## THE DATA

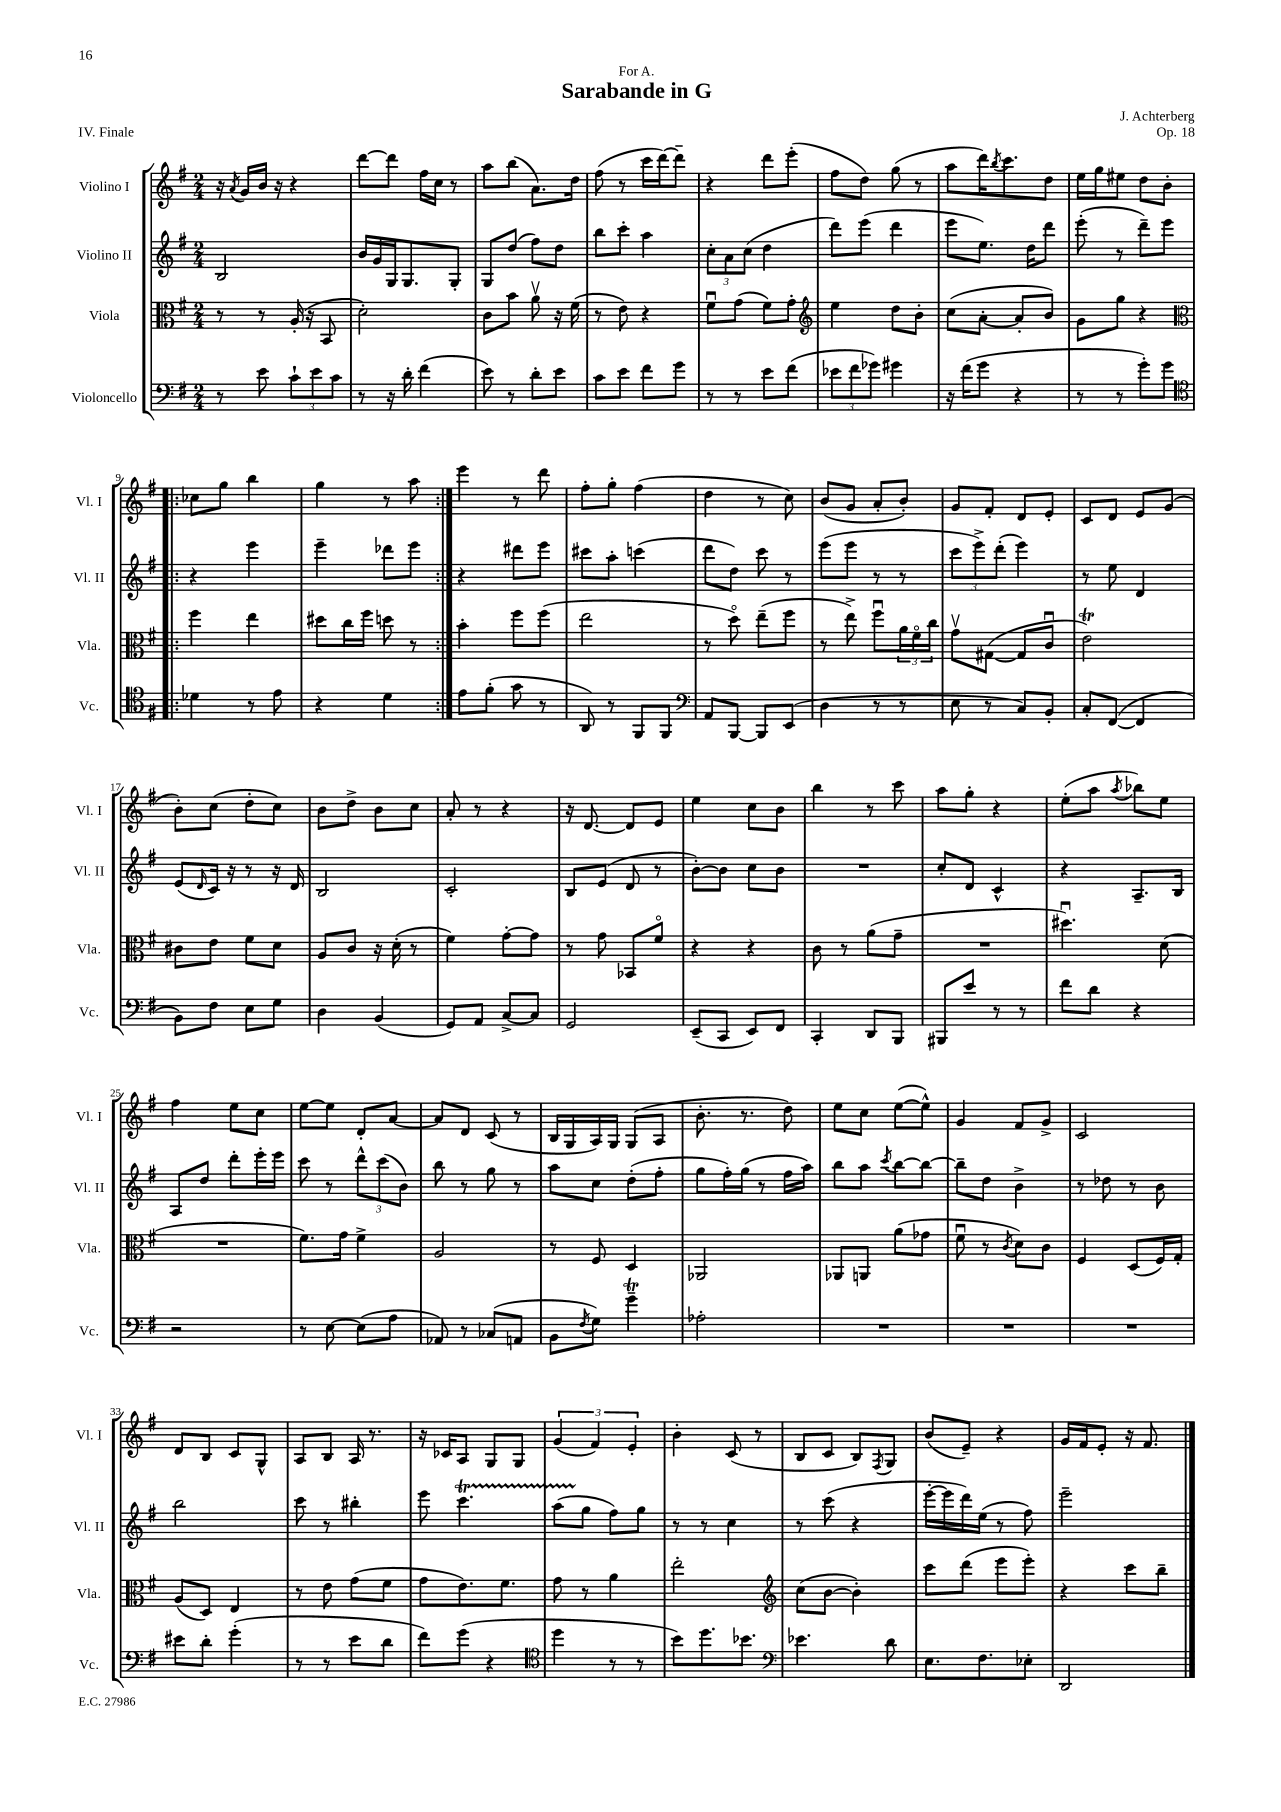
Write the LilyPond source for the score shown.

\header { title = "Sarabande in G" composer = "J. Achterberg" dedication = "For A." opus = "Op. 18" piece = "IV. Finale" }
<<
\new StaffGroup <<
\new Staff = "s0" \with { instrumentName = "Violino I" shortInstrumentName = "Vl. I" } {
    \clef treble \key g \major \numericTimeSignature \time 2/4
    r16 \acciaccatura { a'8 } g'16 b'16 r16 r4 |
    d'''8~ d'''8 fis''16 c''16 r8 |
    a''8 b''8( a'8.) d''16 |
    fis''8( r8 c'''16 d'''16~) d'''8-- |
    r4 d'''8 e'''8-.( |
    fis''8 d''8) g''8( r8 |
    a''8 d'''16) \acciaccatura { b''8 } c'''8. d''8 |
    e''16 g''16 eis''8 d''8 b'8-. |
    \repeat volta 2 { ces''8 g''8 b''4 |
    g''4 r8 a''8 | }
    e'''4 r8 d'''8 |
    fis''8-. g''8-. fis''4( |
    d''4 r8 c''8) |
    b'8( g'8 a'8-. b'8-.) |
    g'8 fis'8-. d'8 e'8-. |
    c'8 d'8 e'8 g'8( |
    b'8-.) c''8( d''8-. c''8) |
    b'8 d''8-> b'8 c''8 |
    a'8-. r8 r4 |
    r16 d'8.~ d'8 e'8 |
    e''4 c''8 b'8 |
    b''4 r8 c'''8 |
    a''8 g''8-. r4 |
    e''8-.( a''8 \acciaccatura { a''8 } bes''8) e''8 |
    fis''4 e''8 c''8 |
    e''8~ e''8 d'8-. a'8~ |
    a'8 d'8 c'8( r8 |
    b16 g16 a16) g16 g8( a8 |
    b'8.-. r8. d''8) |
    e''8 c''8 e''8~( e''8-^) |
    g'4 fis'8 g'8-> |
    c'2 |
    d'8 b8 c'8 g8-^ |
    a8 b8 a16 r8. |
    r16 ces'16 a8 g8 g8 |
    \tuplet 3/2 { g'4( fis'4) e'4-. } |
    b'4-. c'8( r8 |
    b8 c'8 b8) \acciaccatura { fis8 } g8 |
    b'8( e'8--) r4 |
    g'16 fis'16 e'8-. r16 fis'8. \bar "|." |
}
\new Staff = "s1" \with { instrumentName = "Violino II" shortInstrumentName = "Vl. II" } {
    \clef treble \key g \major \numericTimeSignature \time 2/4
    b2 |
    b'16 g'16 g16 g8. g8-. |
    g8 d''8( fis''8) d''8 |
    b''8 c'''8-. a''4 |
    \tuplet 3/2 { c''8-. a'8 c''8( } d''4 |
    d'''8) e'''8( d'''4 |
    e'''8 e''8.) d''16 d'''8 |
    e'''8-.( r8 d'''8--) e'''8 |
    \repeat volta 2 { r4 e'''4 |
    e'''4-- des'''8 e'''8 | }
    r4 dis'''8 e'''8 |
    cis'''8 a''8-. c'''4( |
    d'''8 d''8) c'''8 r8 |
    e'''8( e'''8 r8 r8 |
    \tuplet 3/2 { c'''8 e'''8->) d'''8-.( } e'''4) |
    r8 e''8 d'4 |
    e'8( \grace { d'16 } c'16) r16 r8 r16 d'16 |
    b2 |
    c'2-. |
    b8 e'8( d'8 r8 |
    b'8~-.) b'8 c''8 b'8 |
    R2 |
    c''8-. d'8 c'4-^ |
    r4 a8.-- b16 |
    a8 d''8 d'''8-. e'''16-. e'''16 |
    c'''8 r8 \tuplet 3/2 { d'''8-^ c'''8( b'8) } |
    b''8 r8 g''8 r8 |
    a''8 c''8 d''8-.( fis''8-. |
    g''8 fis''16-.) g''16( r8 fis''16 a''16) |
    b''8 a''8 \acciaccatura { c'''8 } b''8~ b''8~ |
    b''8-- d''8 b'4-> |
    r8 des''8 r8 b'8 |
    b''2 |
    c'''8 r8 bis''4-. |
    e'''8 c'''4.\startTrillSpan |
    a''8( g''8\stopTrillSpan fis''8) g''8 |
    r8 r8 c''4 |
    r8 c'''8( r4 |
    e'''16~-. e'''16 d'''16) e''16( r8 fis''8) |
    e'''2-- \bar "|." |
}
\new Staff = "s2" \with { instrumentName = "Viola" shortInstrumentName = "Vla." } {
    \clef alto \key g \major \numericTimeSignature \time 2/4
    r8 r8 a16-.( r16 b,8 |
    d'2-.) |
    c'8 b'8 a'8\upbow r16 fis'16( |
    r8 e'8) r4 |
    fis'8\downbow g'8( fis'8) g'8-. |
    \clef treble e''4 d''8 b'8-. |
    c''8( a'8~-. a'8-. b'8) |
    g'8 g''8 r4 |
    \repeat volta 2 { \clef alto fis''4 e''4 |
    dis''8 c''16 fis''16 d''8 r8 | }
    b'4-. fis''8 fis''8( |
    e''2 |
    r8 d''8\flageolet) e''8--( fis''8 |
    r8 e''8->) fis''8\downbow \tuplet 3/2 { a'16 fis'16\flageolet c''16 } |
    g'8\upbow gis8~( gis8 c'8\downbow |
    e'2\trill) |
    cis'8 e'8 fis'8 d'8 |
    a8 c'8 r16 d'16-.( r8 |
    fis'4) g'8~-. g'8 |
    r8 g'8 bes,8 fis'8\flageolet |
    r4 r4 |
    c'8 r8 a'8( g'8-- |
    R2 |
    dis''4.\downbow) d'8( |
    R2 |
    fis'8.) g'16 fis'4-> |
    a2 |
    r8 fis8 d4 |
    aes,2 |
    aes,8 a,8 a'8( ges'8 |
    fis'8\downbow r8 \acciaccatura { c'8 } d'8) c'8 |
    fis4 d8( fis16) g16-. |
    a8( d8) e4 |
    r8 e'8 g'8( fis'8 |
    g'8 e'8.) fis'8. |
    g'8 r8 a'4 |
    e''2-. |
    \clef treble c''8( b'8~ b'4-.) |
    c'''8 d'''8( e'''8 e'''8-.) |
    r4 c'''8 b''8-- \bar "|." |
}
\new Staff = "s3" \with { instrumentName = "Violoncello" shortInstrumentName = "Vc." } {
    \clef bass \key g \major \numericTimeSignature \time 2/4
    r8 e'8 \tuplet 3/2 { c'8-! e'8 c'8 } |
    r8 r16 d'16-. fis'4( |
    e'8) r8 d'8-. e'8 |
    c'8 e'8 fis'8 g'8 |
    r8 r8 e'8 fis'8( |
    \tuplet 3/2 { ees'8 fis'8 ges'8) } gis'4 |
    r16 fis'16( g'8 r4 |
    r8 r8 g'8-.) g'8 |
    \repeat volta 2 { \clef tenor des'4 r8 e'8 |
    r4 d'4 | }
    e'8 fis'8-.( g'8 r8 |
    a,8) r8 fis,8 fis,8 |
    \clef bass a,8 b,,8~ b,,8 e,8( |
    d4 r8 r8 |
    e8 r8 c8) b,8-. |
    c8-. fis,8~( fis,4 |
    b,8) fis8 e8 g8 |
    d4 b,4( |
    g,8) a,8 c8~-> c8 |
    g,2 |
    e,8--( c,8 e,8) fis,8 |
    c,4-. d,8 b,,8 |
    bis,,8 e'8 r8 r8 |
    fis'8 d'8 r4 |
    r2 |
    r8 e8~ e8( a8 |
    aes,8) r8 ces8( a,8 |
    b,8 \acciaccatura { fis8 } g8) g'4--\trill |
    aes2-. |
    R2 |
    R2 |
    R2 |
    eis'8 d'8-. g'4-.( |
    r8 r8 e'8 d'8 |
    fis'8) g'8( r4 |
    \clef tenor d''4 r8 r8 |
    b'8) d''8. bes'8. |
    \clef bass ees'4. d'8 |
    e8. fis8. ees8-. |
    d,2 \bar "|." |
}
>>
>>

* * *

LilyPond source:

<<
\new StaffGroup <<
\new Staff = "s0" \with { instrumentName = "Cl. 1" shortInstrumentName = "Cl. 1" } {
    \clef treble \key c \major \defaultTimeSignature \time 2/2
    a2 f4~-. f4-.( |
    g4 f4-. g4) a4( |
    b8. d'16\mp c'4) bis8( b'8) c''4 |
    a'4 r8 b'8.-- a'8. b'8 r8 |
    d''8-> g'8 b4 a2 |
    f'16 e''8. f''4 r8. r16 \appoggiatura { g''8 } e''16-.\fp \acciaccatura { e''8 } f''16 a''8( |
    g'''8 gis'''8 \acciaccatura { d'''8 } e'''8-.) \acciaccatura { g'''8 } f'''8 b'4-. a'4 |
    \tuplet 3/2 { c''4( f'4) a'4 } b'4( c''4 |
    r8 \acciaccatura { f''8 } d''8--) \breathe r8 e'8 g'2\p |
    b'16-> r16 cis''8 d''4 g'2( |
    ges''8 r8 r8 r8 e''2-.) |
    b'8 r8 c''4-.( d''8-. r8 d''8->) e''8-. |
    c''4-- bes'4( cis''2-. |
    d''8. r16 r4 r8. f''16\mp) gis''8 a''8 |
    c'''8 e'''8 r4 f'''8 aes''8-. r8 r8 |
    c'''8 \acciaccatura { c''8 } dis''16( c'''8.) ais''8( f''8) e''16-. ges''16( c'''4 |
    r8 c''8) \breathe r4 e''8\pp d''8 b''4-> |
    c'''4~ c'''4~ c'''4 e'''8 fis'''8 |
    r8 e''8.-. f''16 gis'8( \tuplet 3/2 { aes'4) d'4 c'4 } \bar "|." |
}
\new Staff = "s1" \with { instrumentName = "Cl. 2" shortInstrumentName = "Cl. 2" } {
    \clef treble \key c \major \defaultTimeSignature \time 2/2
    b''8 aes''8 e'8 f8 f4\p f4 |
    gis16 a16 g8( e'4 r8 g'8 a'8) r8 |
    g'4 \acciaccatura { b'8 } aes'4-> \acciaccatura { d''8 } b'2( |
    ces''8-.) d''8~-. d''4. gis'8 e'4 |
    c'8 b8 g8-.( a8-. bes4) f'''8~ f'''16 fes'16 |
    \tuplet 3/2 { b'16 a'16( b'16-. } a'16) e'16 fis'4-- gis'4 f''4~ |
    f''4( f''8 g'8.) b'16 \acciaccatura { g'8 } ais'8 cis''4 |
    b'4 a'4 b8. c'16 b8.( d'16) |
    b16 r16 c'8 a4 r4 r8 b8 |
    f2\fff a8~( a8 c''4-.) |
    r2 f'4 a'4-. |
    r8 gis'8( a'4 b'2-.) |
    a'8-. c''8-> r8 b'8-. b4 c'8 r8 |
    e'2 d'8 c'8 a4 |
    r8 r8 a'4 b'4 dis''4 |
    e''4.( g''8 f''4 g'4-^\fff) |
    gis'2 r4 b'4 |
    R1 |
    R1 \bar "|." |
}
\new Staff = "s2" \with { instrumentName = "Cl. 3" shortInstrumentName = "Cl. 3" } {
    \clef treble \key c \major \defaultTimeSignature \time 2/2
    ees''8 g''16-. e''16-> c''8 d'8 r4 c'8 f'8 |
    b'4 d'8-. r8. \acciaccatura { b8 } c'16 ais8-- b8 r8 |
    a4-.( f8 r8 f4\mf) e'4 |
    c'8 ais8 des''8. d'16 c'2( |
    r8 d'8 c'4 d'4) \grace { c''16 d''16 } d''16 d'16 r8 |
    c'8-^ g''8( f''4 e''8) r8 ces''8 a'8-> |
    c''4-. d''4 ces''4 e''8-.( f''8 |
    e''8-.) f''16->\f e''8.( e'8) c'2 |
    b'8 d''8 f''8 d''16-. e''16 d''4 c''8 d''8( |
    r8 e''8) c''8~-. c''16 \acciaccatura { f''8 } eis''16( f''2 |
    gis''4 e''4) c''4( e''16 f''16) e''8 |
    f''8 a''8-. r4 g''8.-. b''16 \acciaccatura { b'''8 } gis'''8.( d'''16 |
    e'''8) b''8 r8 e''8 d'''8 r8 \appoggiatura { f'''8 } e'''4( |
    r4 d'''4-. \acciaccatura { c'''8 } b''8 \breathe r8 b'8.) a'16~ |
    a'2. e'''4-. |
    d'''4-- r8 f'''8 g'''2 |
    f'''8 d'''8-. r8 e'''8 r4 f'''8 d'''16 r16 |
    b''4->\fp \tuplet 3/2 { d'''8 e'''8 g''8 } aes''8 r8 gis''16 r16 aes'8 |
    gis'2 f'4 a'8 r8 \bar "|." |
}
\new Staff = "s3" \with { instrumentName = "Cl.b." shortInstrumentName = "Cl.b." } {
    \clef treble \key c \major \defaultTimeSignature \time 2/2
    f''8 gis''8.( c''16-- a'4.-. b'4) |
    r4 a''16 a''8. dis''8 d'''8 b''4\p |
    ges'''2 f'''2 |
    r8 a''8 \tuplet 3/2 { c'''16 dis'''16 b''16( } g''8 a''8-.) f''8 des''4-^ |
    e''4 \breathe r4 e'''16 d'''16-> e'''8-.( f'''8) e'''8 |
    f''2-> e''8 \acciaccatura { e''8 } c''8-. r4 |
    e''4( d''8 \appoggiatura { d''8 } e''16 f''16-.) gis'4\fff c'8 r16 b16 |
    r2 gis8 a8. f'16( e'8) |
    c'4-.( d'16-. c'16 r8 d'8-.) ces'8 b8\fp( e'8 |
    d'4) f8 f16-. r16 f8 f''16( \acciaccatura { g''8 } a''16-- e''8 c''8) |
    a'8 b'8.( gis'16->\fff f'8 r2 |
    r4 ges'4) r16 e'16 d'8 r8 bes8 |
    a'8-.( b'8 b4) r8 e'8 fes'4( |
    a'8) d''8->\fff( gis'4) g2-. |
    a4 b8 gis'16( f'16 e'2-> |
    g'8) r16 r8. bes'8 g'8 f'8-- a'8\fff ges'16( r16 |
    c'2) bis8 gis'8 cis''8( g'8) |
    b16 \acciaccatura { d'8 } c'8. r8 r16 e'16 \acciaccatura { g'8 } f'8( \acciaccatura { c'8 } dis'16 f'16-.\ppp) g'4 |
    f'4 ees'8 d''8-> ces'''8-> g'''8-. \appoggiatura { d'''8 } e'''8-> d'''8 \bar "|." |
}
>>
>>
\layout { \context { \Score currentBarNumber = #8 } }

...

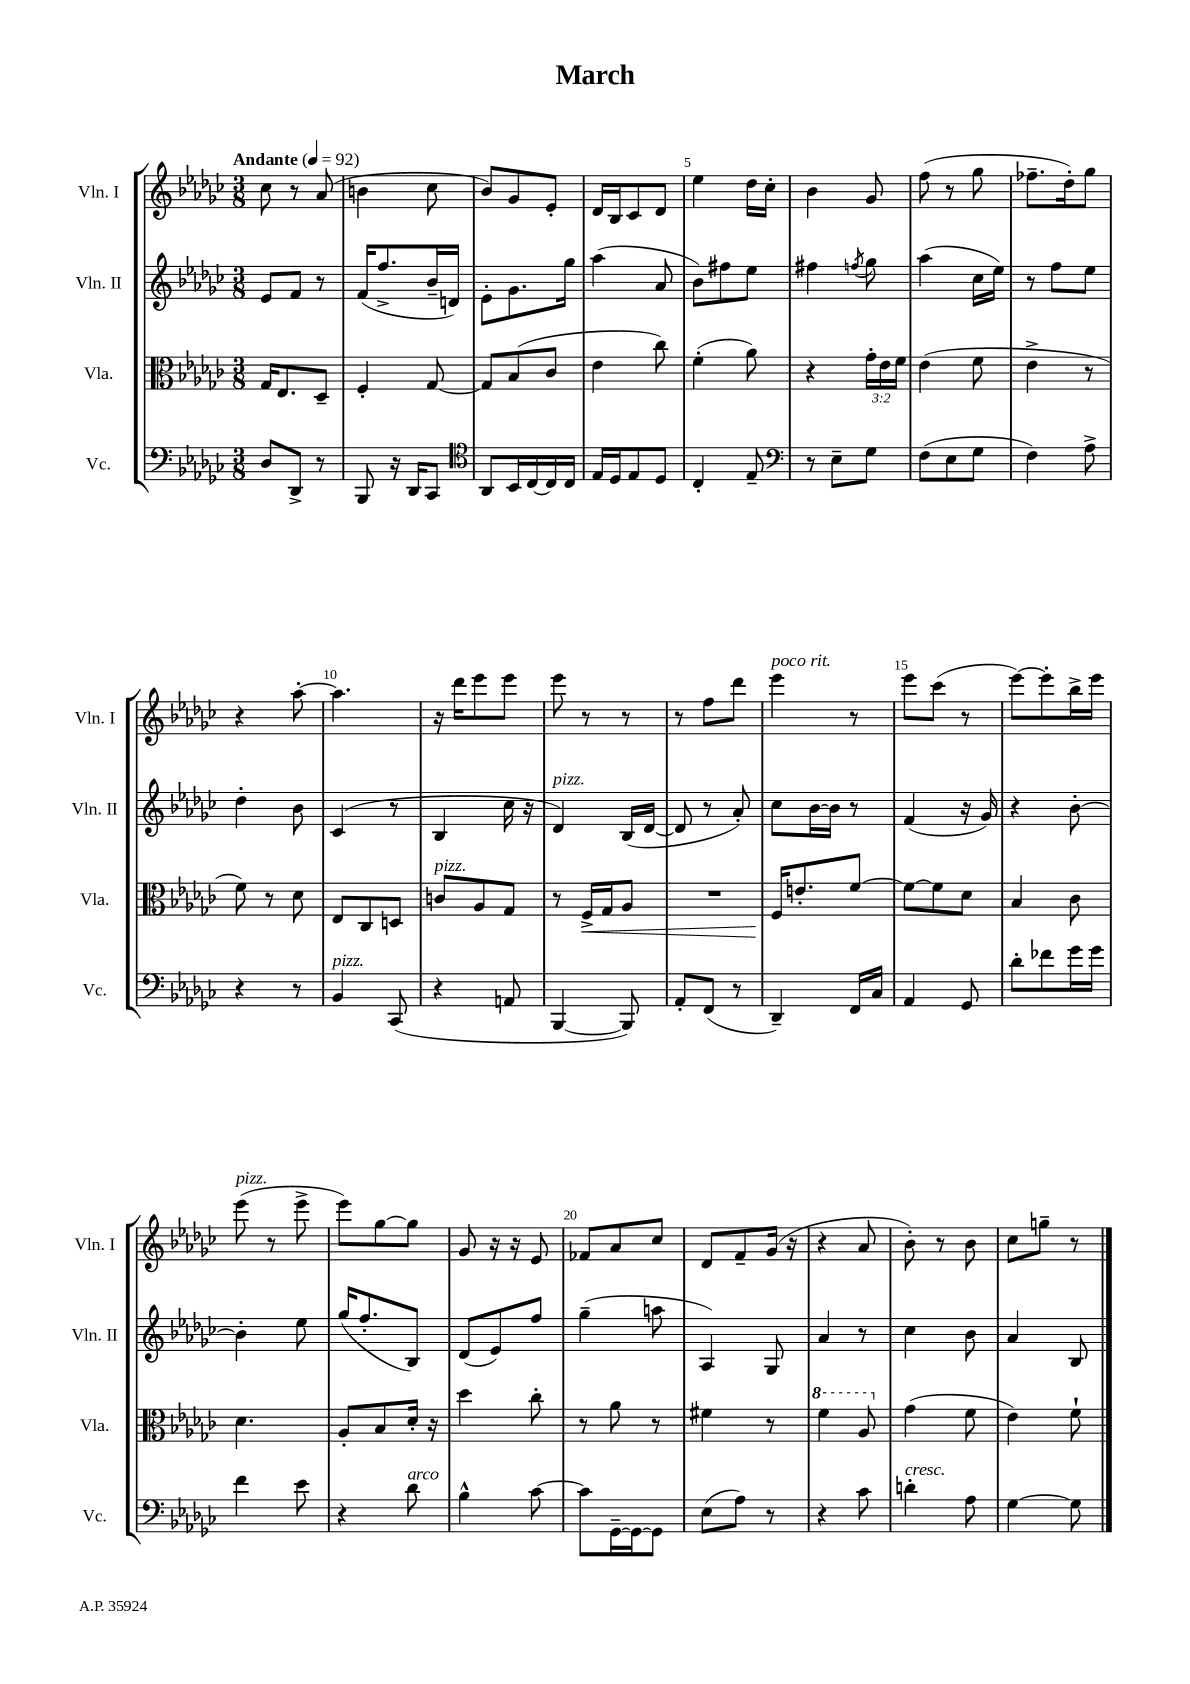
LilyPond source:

## STATED EXERCISE
Return the lines from the one with "Write the LilyPond" to the one with "b'16 r16 r4 |", unchanged.

## RESPONSE
Write the LilyPond source for the score shown.

\header { title = "Sarabande in G" composer = "J. Achterberg" dedication = "For A." opus = "Op. 18" piece = "IV. Finale" }
<<
\new StaffGroup <<
\new Staff = "s0" \with { instrumentName = "Violino I" shortInstrumentName = "Vl. I" } {
    \clef treble \key g \major \numericTimeSignature \time 2/4
    r16 \acciaccatura { a'8 } g'16 b'16 r16 r4 |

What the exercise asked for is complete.